__Given records__.
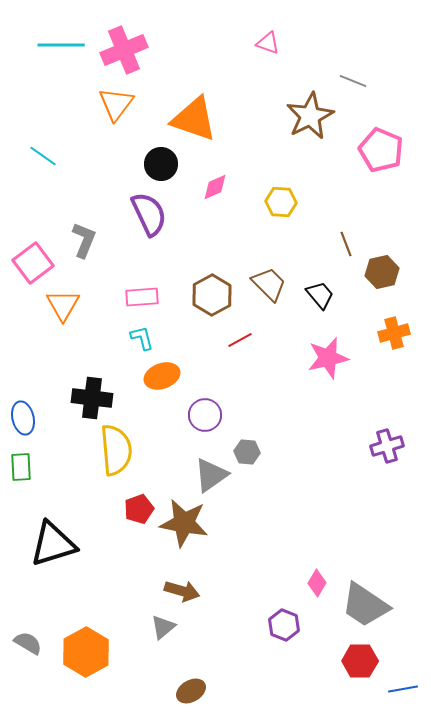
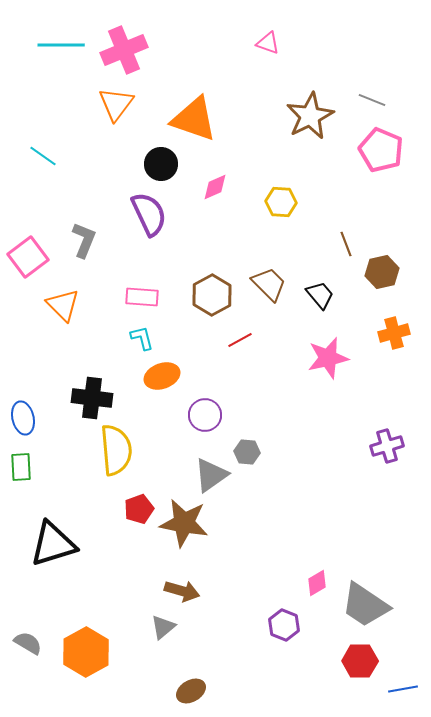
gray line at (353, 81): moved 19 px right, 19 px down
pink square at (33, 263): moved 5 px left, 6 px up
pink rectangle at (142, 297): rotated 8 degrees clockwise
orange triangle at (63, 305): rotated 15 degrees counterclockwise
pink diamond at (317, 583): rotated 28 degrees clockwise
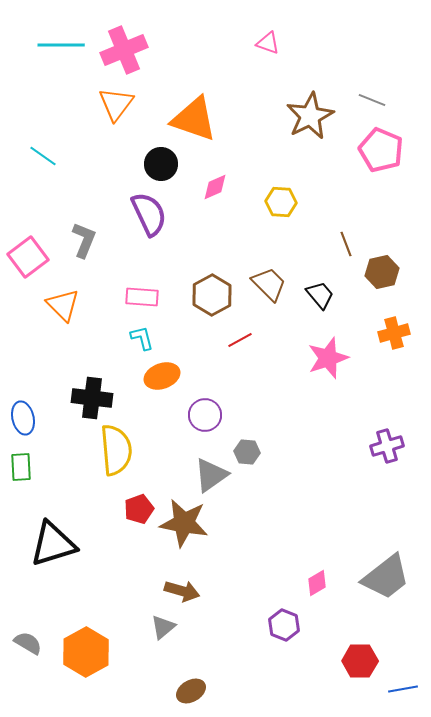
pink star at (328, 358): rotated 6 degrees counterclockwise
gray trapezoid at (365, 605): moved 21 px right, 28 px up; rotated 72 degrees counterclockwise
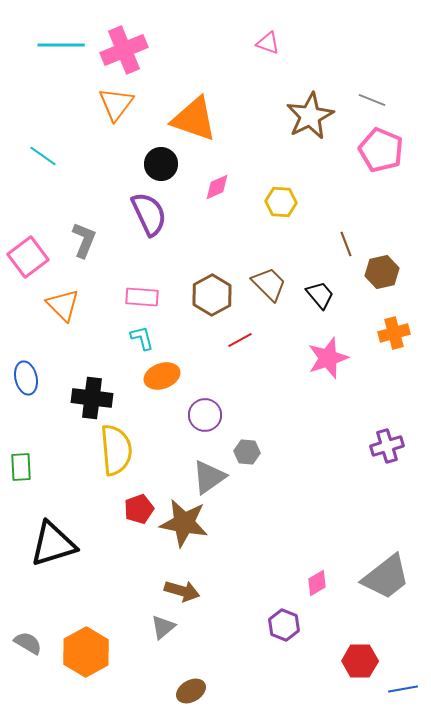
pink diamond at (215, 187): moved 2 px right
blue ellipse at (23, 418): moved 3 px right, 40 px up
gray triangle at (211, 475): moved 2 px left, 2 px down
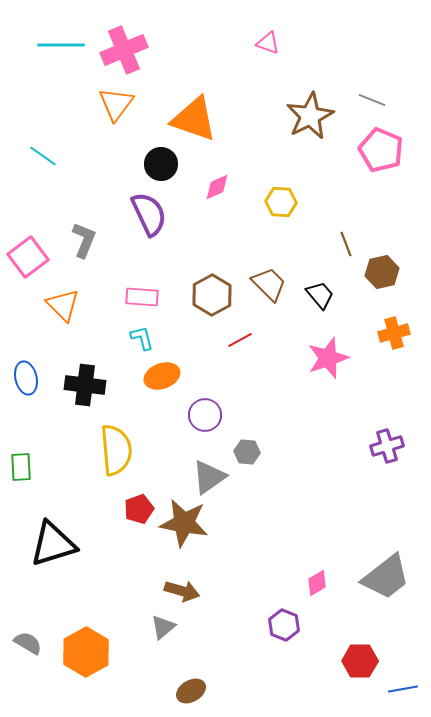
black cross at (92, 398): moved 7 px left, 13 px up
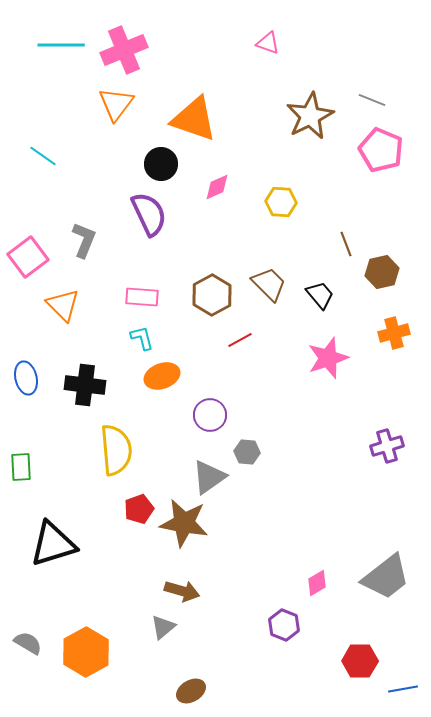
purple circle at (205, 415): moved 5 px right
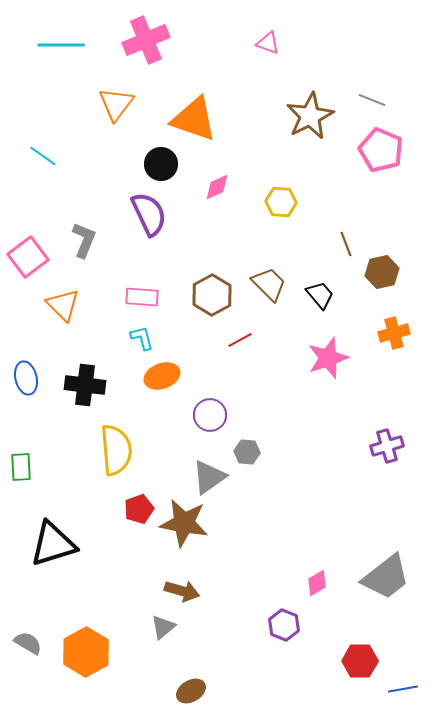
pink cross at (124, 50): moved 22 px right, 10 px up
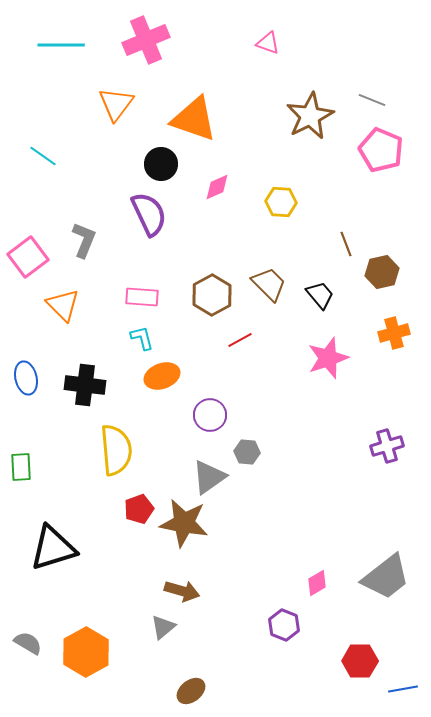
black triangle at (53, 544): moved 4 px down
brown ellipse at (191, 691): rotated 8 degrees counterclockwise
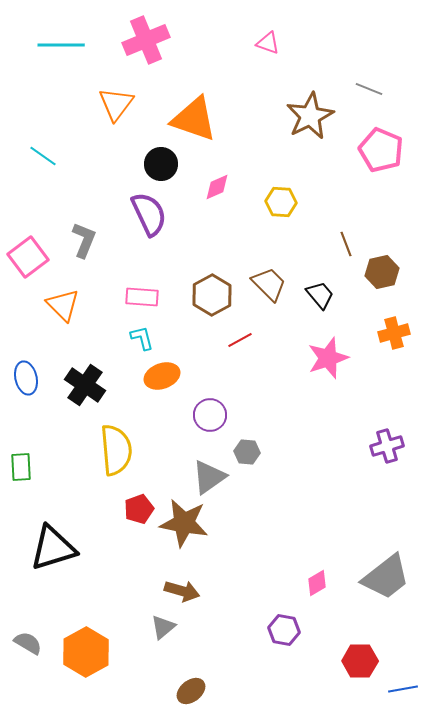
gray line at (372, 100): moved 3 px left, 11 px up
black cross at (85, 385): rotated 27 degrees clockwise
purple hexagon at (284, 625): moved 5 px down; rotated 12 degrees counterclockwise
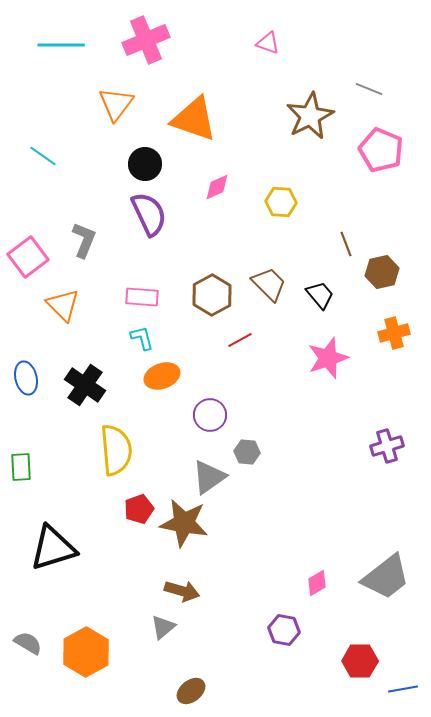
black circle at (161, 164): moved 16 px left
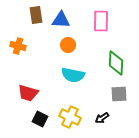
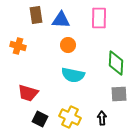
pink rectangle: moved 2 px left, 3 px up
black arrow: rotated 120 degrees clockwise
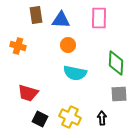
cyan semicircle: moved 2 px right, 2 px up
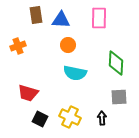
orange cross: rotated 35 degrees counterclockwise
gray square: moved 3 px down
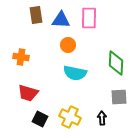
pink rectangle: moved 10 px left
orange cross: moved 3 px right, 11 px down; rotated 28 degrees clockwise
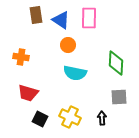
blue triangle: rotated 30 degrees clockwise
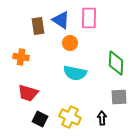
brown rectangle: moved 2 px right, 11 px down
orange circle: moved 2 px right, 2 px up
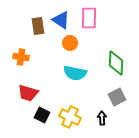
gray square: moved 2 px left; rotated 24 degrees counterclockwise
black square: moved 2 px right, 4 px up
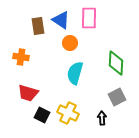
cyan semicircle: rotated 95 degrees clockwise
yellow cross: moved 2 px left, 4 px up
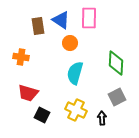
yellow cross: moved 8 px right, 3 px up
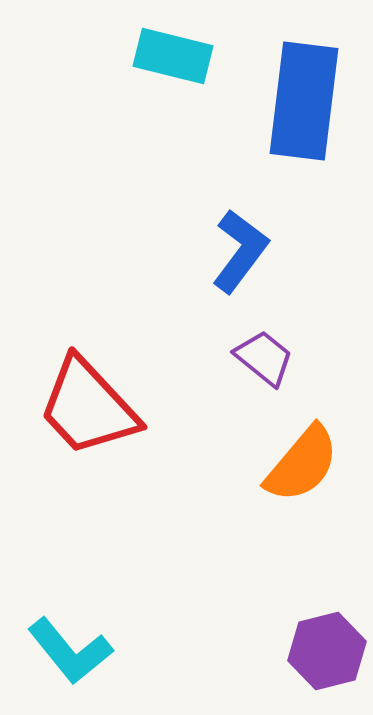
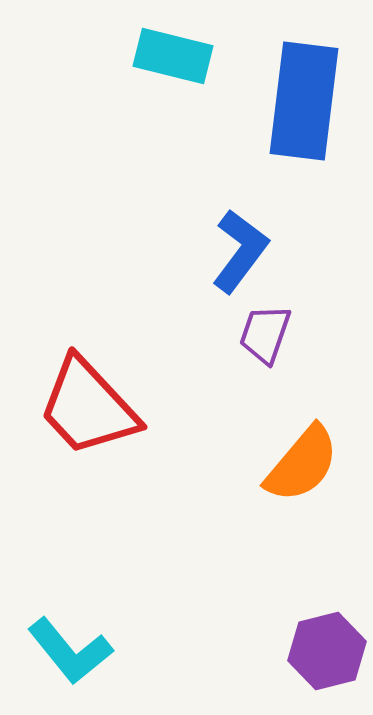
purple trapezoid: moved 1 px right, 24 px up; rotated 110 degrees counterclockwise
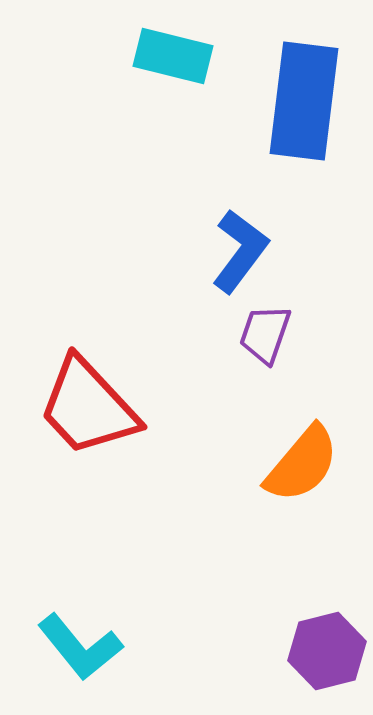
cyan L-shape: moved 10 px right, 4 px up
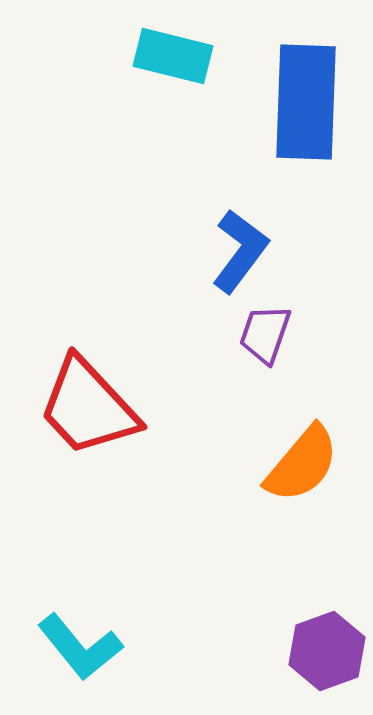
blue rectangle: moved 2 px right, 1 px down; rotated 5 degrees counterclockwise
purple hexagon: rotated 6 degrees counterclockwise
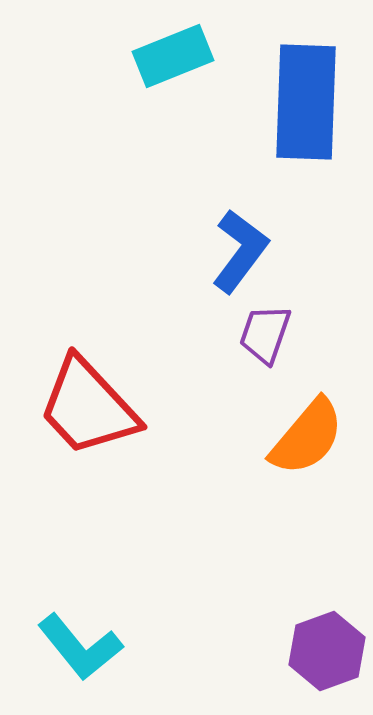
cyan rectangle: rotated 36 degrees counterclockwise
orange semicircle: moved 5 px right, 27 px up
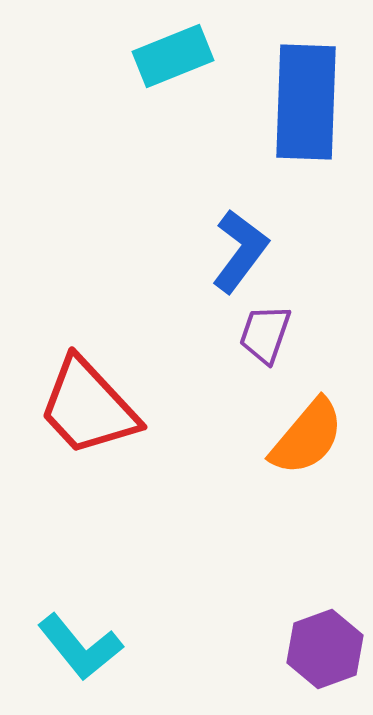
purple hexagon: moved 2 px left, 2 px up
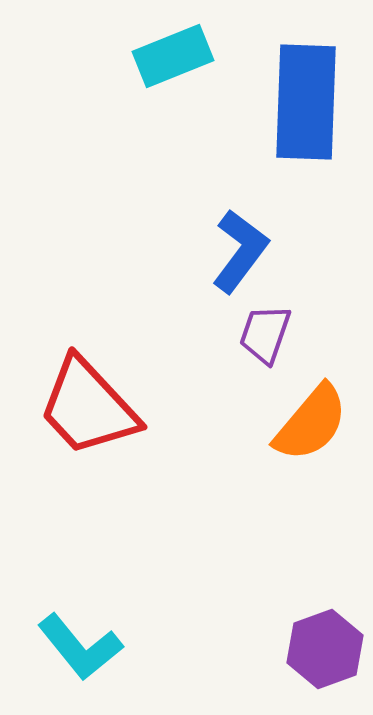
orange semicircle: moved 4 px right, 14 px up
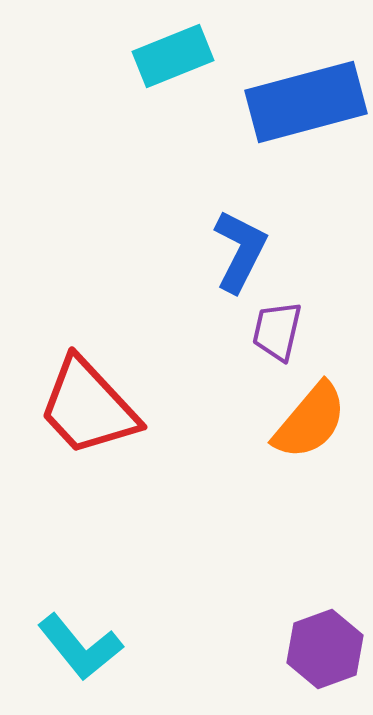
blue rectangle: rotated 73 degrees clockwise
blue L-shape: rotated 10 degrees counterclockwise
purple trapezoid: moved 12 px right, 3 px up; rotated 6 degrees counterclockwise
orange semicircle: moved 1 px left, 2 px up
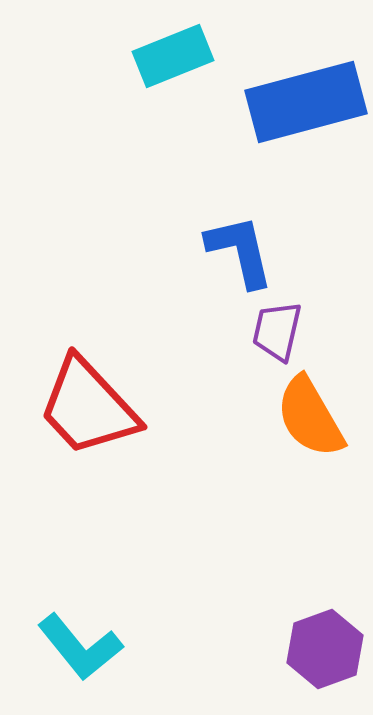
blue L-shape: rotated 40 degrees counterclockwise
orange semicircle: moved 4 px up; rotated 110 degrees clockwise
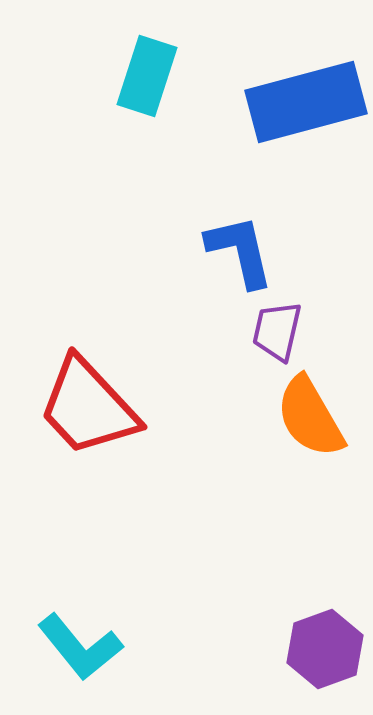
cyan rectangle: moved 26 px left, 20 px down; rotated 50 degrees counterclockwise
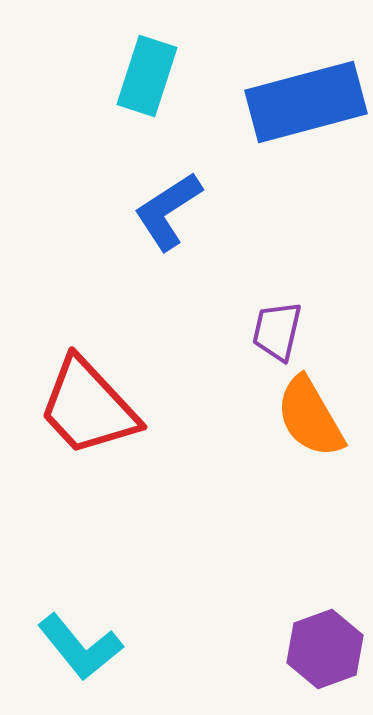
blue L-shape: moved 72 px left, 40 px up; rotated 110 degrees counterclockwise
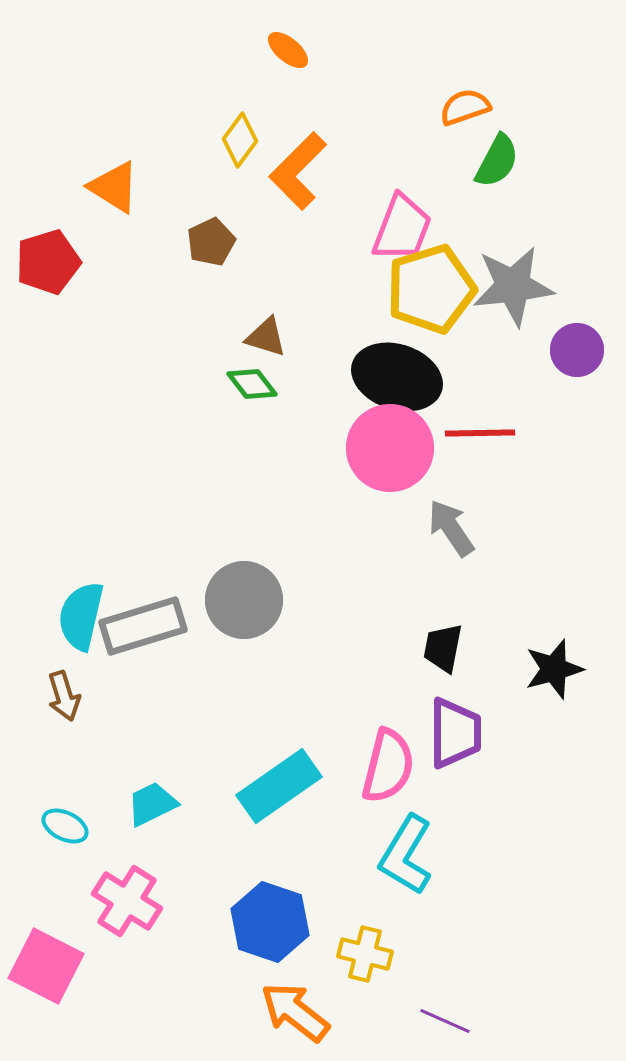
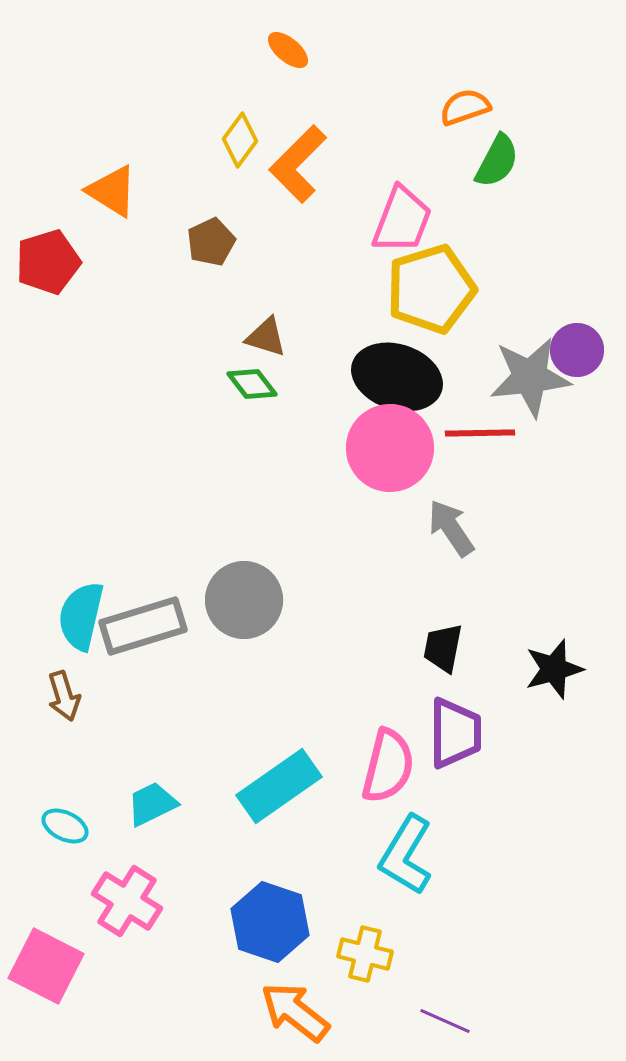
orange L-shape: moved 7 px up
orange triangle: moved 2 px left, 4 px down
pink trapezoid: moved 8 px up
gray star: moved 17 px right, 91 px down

__Challenge__.
Go through all the records and switch "px" to "pixels" wherever it appears, keeping every other word the same. Write out the lines again without the pictures.

__Result of this task__.
gray line at (353, 81): moved 19 pixels right, 19 pixels down
pink square at (33, 263): moved 5 pixels left, 6 pixels up
pink rectangle at (142, 297): rotated 8 degrees clockwise
orange triangle at (63, 305): rotated 15 degrees counterclockwise
pink diamond at (317, 583): rotated 28 degrees clockwise
pink star at (328, 358): rotated 6 degrees counterclockwise
gray trapezoid at (365, 605): moved 21 pixels right, 28 pixels up; rotated 72 degrees counterclockwise
pink diamond at (215, 187): moved 2 pixels right
blue ellipse at (23, 418): moved 3 pixels right, 40 pixels up
gray triangle at (211, 475): moved 2 pixels left, 2 pixels down
black cross at (92, 398): moved 7 pixels left, 13 pixels up
purple circle at (205, 415): moved 5 pixels right
pink cross at (124, 50): moved 22 pixels right, 10 pixels up
black triangle at (53, 544): moved 4 pixels down
brown ellipse at (191, 691): rotated 8 degrees counterclockwise
gray line at (372, 100): moved 3 pixels left, 11 pixels up
black cross at (85, 385): rotated 27 degrees clockwise
purple hexagon at (284, 625): moved 5 pixels down; rotated 12 degrees counterclockwise
black circle at (161, 164): moved 16 pixels left
pink rectangle: moved 2 pixels left, 3 pixels up
black arrow: rotated 120 degrees clockwise
cyan semicircle: moved 2 pixels right, 2 pixels up
orange cross: rotated 35 degrees counterclockwise
gray square: moved 3 pixels down
pink rectangle: moved 10 pixels left
orange cross: moved 3 pixels right, 11 pixels down; rotated 28 degrees clockwise
blue triangle: rotated 30 degrees clockwise
brown rectangle: moved 2 pixels right, 11 pixels down
orange circle: moved 2 pixels right, 2 pixels up
gray square: moved 2 pixels left; rotated 24 degrees counterclockwise
black square: moved 2 pixels right, 4 pixels up
cyan semicircle: rotated 95 degrees clockwise
yellow cross: moved 2 pixels left, 4 pixels up
yellow cross: moved 8 pixels right, 3 pixels up
purple trapezoid: moved 1 pixels right, 24 pixels up; rotated 110 degrees counterclockwise
cyan L-shape: moved 10 pixels right, 4 pixels up
blue rectangle: moved 2 pixels right, 1 pixels down; rotated 5 degrees counterclockwise
purple hexagon: rotated 6 degrees counterclockwise
cyan rectangle: rotated 36 degrees counterclockwise
orange semicircle: moved 5 pixels right, 27 pixels up
purple hexagon: moved 2 pixels left, 2 pixels up
orange semicircle: moved 4 pixels right, 14 pixels up
blue rectangle: rotated 73 degrees clockwise
blue L-shape: rotated 10 degrees counterclockwise
purple trapezoid: moved 12 pixels right, 3 pixels up; rotated 6 degrees counterclockwise
orange semicircle: moved 1 pixels left, 2 pixels up
blue L-shape: rotated 40 degrees counterclockwise
orange semicircle: moved 4 pixels up; rotated 110 degrees clockwise
cyan rectangle: moved 26 pixels left, 20 pixels down; rotated 50 degrees counterclockwise
blue L-shape: moved 72 pixels left, 40 pixels up; rotated 110 degrees counterclockwise
orange L-shape: moved 7 pixels up
orange triangle: moved 2 pixels left, 4 pixels down
pink trapezoid: moved 8 pixels up
gray star: moved 17 pixels right, 91 pixels down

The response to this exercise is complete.